WORK INSTRUCTIONS:
Those lines of the records that contain "none" are to be located and copied.

EXTRACTED RECORDS:
* * * *
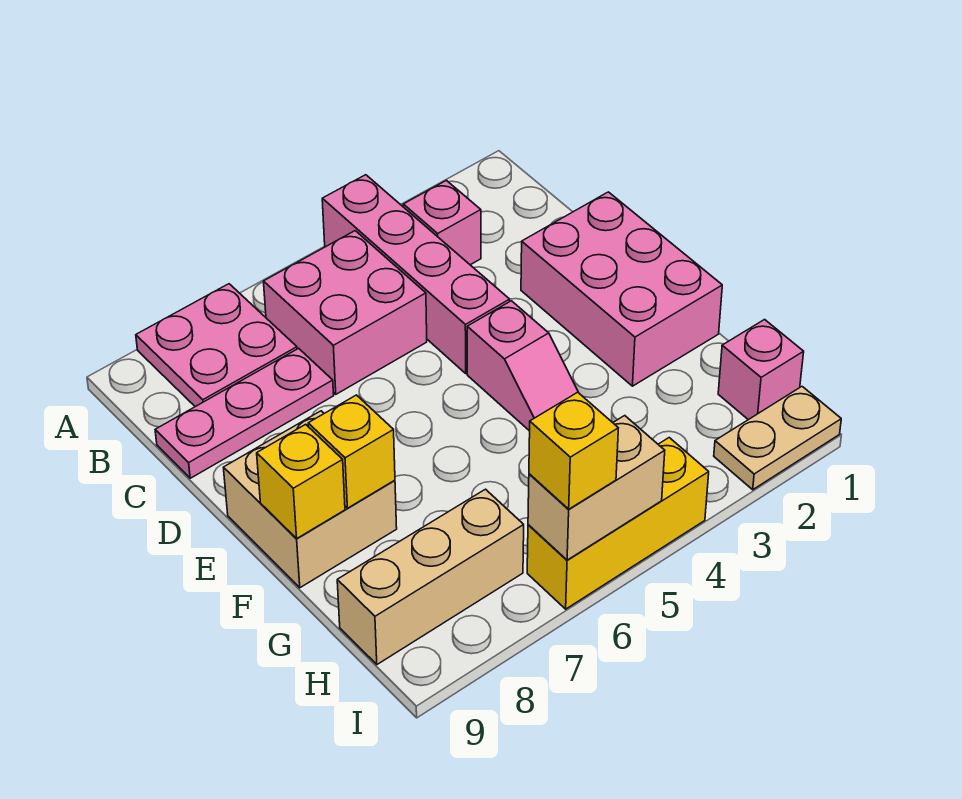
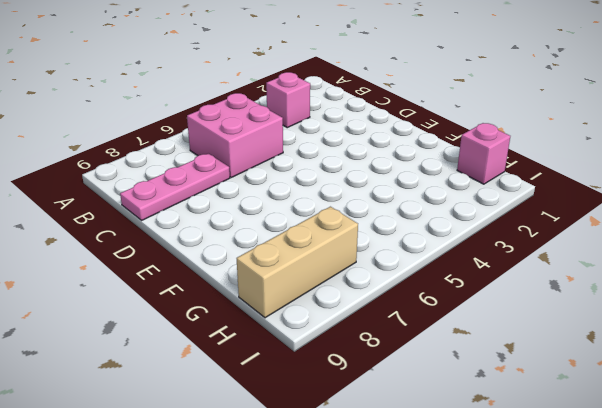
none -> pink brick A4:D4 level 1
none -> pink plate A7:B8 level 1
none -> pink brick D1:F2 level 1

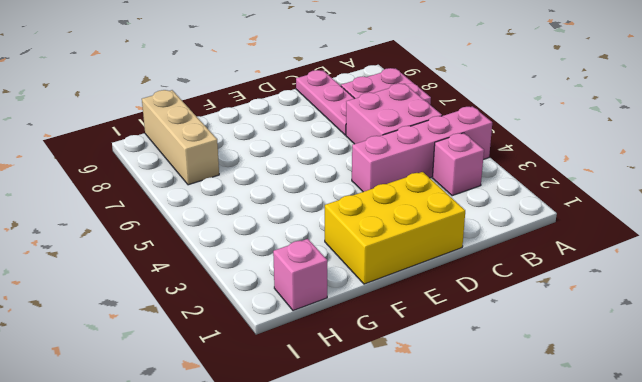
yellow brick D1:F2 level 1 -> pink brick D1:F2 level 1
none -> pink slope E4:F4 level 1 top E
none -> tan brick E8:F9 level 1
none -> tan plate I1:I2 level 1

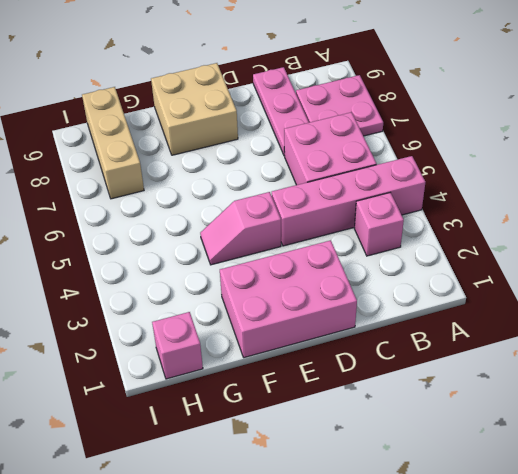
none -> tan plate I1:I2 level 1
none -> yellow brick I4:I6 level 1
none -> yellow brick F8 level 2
* * * *
FINISHED TASK:
none -> pink brick A4:D4 level 1
none -> pink plate A7:B8 level 1
none -> pink brick D1:F2 level 1
none -> pink slope E4:F4 level 1 top E
none -> tan brick E8:F9 level 1
none -> tan plate I1:I2 level 1
none -> tan plate I1:I2 level 1
none -> yellow brick I4:I6 level 1
none -> yellow brick F8 level 2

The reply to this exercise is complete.